Exercise: Pictures stay out; everything else in the listing below is to be restated word for word.

● ● ● ● ●

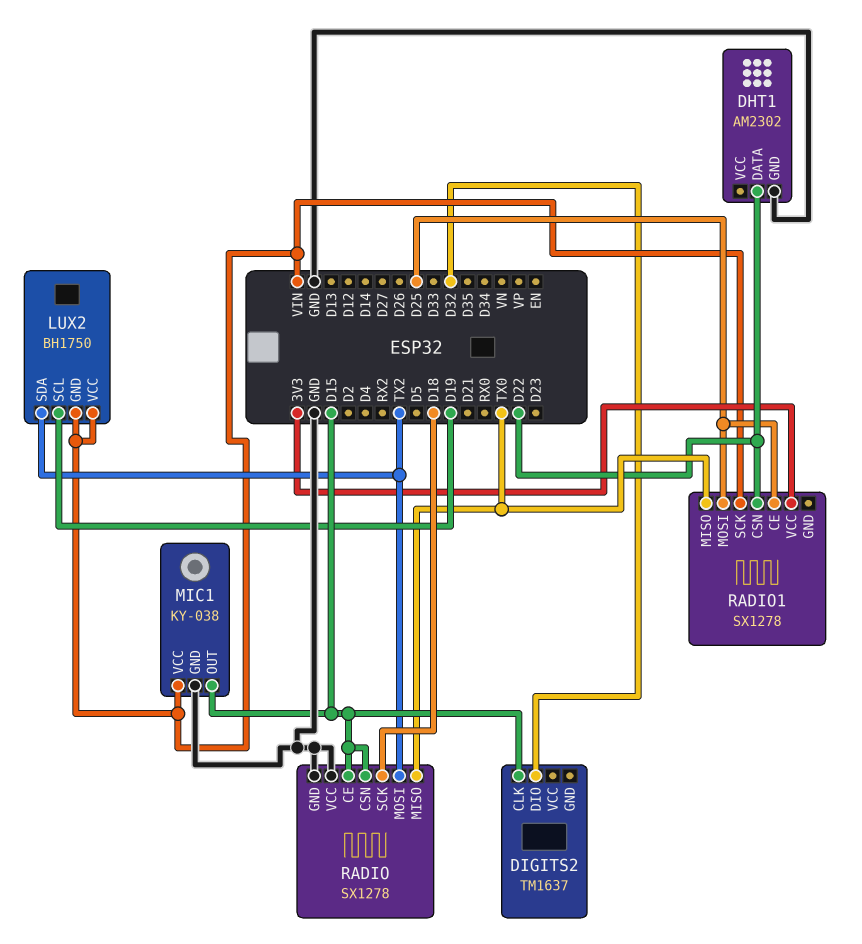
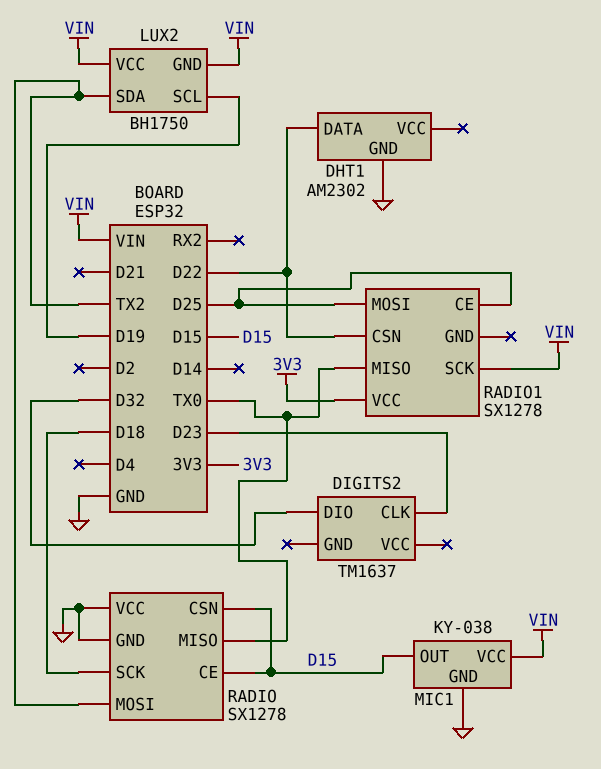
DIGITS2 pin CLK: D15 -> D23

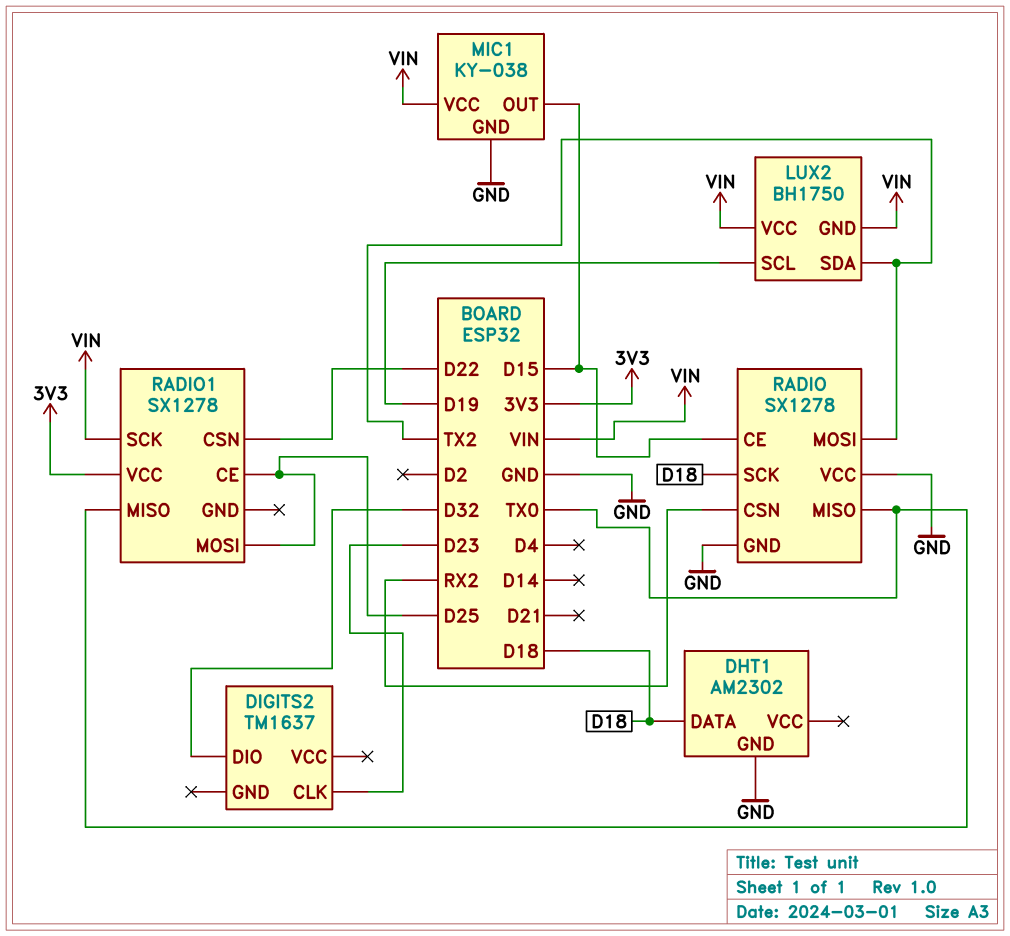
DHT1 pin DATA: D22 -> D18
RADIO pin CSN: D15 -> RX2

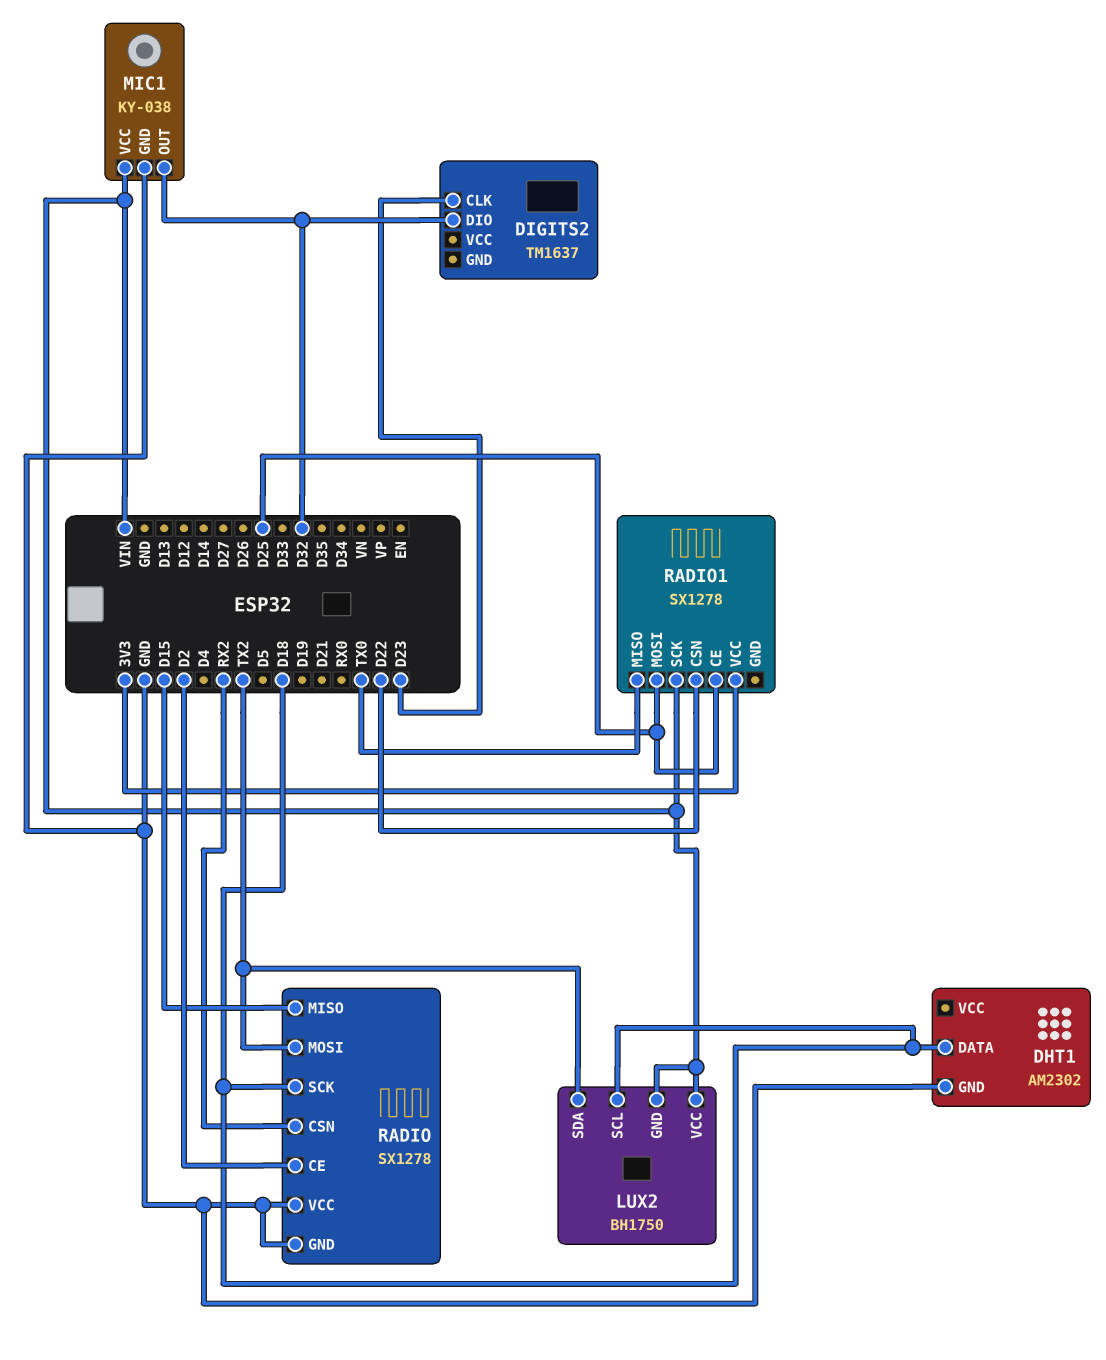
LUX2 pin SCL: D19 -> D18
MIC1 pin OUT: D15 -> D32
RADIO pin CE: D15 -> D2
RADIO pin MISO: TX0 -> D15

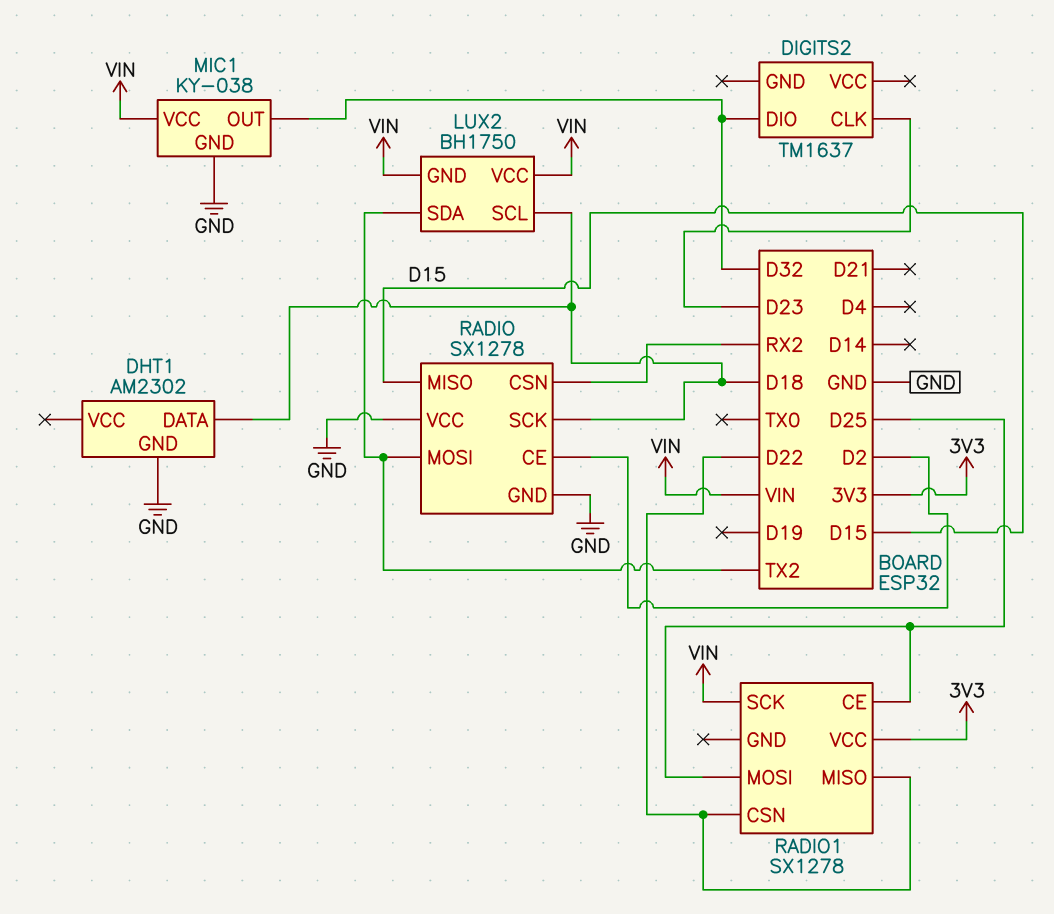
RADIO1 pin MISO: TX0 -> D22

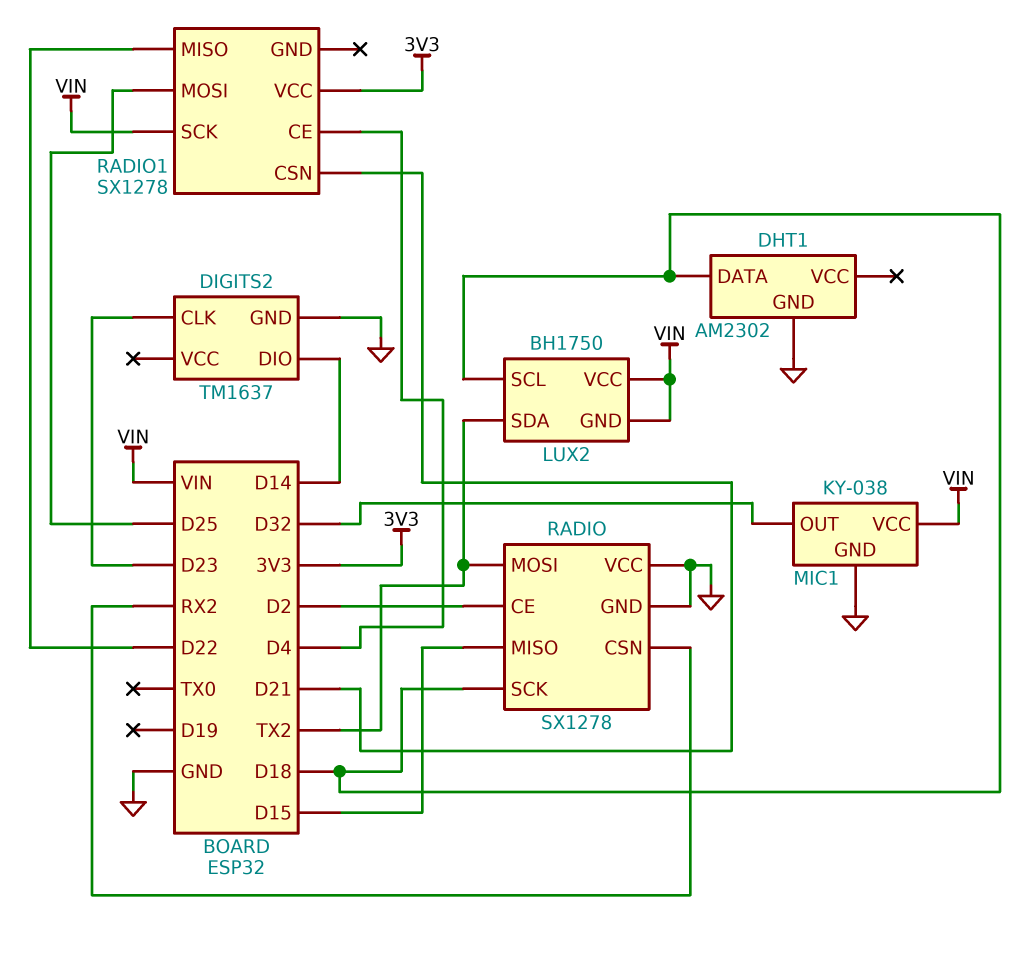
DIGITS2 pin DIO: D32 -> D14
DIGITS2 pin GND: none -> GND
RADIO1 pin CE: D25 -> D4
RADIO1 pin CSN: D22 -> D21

● ● ● ● ●

Result of this exercise:
DIGITS2 pin CLK: D15 -> D23

DHT1 pin DATA: D22 -> D18
RADIO pin CSN: D15 -> RX2

LUX2 pin SCL: D19 -> D18
MIC1 pin OUT: D15 -> D32
RADIO pin CE: D15 -> D2
RADIO pin MISO: TX0 -> D15

RADIO1 pin MISO: TX0 -> D22

DIGITS2 pin DIO: D32 -> D14
DIGITS2 pin GND: none -> GND
RADIO1 pin CE: D25 -> D4
RADIO1 pin CSN: D22 -> D21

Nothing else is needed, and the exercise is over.